(Records drawn from a dataset)
---

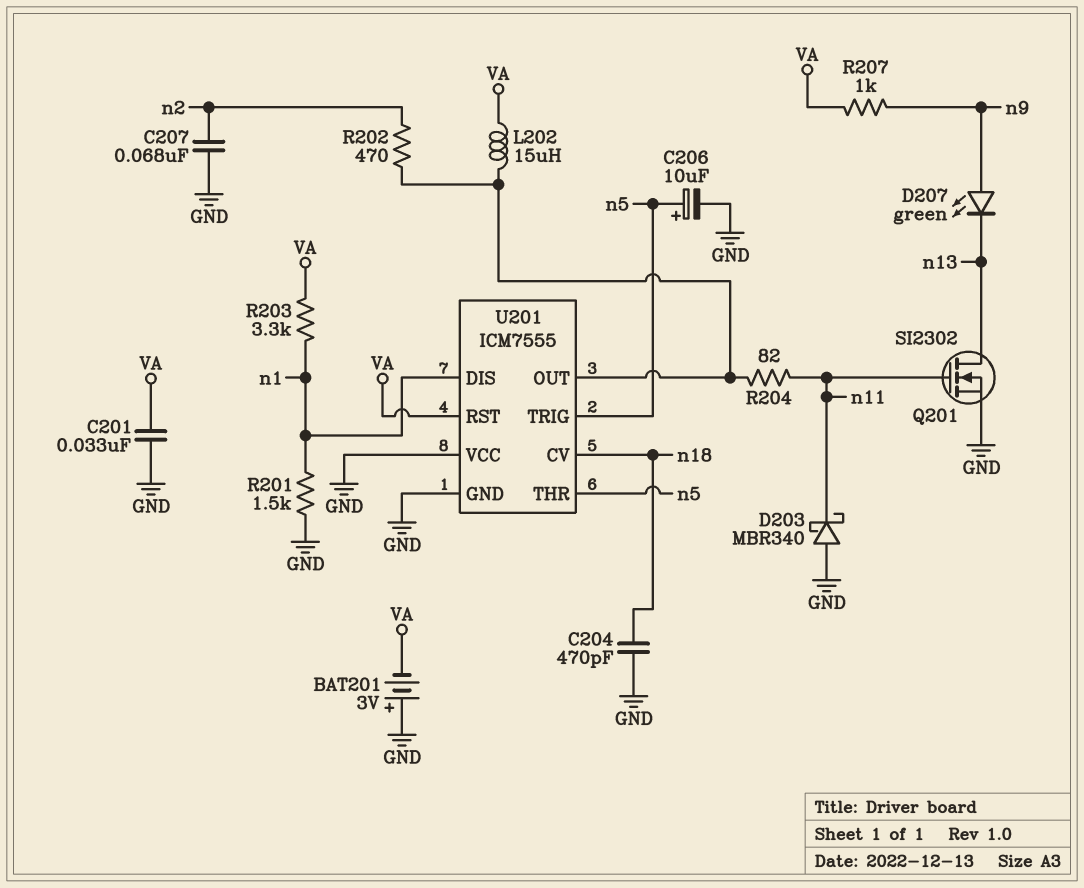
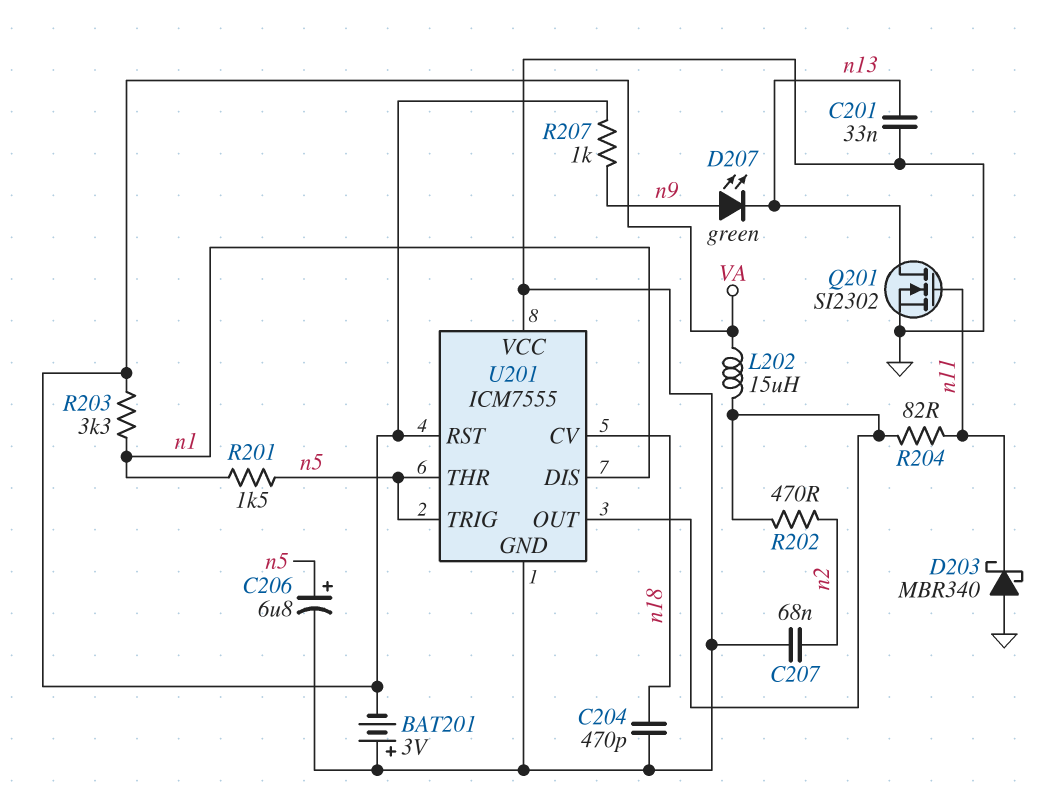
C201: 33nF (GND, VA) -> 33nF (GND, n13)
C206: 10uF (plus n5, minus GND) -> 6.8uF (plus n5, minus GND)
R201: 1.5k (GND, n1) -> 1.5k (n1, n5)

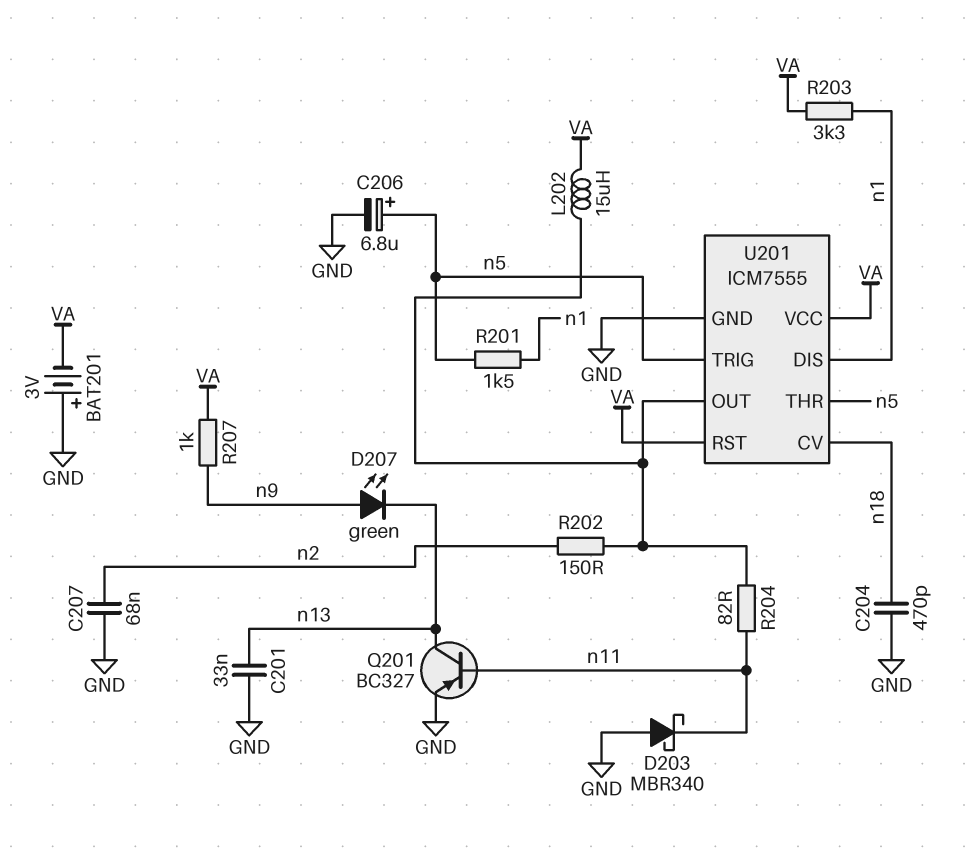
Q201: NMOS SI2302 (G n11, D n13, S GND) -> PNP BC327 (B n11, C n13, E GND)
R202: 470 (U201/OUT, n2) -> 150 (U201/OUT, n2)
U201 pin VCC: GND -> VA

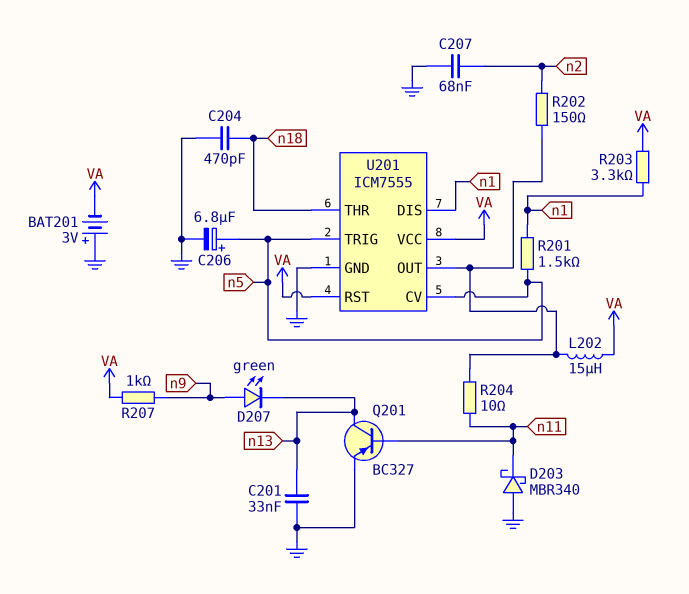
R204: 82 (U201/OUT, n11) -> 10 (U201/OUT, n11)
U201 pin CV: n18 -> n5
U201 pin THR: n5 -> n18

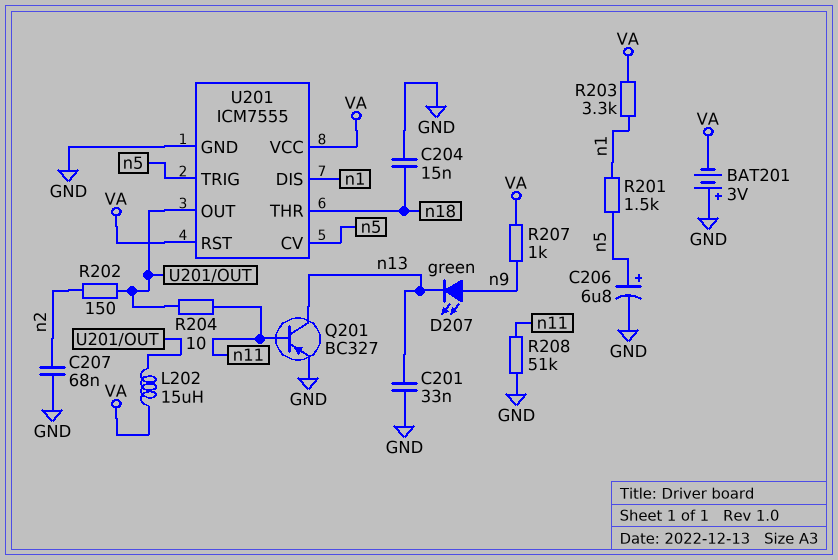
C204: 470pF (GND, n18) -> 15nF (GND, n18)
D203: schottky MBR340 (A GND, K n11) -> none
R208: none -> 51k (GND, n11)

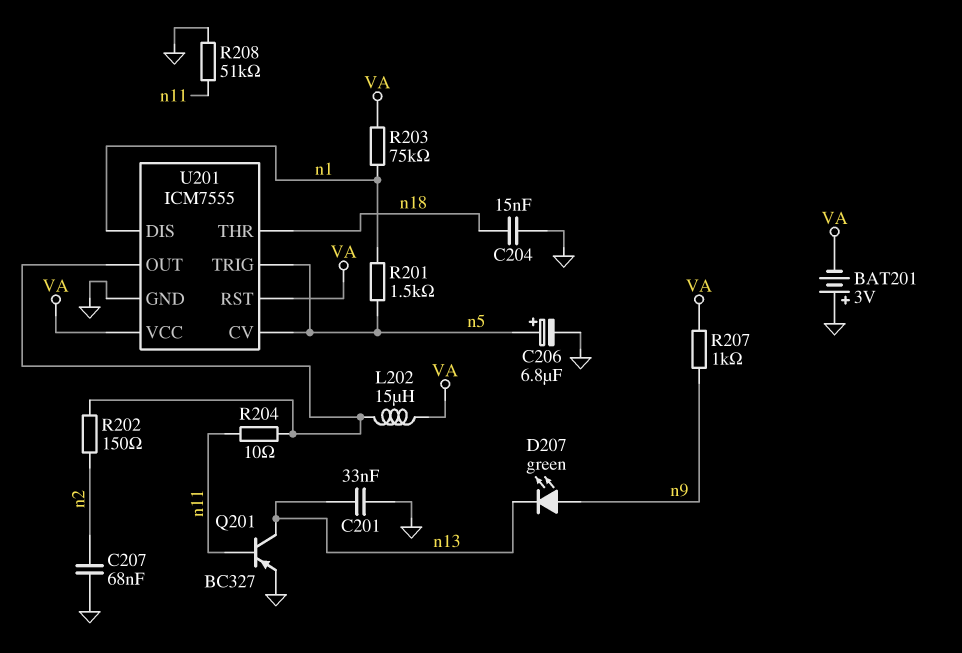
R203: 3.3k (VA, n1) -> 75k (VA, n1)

---

## Work to be completed
When pictures appear in the records above, leave them out and reproduce exactly each line from the first through the line containing "U201 pin VCC: GND -> VA", both included.

## Exercise answer
C201: 33nF (GND, VA) -> 33nF (GND, n13)
C206: 10uF (plus n5, minus GND) -> 6.8uF (plus n5, minus GND)
R201: 1.5k (GND, n1) -> 1.5k (n1, n5)

Q201: NMOS SI2302 (G n11, D n13, S GND) -> PNP BC327 (B n11, C n13, E GND)
R202: 470 (U201/OUT, n2) -> 150 (U201/OUT, n2)
U201 pin VCC: GND -> VA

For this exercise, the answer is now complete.